DATA IN THIS EXERCISE START

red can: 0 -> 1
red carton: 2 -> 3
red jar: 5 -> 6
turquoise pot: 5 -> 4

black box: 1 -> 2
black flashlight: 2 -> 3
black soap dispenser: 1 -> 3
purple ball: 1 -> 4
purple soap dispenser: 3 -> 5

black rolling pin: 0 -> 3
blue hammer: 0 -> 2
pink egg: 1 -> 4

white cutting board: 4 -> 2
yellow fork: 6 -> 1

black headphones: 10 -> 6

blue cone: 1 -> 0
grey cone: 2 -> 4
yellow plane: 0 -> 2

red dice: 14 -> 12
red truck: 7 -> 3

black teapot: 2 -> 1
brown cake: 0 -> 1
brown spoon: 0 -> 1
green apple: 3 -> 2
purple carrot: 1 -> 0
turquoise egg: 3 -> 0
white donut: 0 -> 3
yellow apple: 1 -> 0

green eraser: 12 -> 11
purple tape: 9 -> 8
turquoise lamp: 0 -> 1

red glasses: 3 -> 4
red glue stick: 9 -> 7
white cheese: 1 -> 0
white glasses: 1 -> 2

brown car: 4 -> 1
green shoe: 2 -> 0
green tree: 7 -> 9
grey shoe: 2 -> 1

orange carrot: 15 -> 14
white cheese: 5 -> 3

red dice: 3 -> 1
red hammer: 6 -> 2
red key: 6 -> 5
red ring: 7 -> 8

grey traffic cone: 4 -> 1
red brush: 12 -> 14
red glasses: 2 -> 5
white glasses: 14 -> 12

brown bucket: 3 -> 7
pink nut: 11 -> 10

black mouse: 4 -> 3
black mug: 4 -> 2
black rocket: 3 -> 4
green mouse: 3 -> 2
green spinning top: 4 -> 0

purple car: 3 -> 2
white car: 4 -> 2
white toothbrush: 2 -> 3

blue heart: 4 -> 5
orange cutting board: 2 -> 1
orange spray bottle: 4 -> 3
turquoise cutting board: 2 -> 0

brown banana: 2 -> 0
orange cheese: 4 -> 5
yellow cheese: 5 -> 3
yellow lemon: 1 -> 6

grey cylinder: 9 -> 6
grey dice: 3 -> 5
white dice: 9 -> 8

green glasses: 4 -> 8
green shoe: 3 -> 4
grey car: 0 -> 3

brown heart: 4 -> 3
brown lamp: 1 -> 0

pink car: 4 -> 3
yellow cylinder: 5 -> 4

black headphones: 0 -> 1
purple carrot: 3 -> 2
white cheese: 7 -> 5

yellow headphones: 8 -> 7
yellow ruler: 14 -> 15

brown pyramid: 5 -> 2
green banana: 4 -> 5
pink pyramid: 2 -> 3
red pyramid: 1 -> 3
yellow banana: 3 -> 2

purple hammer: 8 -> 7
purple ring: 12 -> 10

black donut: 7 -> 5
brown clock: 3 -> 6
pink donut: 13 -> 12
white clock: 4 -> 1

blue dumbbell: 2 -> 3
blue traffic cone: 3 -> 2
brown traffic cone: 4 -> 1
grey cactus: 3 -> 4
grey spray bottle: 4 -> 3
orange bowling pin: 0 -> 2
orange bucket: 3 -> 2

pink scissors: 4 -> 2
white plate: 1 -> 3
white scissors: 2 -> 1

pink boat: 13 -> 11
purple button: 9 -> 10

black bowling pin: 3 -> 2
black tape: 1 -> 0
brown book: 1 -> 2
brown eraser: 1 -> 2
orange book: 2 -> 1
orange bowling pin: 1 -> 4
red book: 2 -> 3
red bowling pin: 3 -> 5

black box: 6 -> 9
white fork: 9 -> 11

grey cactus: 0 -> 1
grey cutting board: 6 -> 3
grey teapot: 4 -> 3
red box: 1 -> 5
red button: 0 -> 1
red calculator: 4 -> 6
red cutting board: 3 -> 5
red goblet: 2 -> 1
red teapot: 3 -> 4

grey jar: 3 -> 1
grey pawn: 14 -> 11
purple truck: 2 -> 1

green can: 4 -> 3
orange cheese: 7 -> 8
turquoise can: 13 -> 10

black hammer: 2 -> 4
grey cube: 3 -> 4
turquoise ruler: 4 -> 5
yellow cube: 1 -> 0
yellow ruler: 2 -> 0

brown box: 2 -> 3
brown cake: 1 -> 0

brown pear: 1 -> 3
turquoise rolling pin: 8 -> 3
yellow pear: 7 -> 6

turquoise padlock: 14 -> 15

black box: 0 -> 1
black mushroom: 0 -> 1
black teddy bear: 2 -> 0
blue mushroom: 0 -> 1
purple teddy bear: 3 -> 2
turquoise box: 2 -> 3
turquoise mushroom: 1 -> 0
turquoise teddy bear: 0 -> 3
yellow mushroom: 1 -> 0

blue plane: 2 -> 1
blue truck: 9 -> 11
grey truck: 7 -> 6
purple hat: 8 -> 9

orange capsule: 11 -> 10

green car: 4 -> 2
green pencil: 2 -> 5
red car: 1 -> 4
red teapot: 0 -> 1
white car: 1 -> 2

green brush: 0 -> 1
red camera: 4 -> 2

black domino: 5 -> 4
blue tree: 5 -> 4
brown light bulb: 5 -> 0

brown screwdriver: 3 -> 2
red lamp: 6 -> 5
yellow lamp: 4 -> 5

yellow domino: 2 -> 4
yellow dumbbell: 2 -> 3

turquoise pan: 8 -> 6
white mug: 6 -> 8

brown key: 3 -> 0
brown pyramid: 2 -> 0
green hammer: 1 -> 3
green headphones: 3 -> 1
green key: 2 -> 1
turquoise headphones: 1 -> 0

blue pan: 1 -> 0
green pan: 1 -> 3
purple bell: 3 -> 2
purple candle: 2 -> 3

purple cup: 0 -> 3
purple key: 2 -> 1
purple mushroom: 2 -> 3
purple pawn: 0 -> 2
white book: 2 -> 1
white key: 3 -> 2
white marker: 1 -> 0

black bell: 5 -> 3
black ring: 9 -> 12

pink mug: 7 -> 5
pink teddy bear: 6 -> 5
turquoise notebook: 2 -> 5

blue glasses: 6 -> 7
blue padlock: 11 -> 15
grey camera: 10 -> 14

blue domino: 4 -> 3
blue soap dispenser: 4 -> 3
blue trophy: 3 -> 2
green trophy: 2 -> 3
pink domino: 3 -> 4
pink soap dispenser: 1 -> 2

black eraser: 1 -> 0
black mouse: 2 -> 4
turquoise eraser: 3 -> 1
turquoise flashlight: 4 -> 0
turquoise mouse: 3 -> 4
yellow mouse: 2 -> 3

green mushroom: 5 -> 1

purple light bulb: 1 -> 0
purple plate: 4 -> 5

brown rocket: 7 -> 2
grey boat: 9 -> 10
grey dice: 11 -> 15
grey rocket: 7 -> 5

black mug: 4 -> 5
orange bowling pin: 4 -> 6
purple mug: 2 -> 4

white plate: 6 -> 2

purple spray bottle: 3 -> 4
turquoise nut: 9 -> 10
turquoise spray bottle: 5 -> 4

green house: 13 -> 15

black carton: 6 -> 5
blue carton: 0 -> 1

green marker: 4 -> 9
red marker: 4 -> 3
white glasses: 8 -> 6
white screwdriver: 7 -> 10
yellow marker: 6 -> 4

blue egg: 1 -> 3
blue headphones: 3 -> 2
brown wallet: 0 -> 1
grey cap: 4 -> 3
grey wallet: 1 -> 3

DATA IN THIS EXERCISE END

* DESCRIPTION OF THE TASK: The lines to copy are those in the listing that contain the word "rolling".

* EXERCISE OUTPUT:
black rolling pin: 0 -> 3
turquoise rolling pin: 8 -> 3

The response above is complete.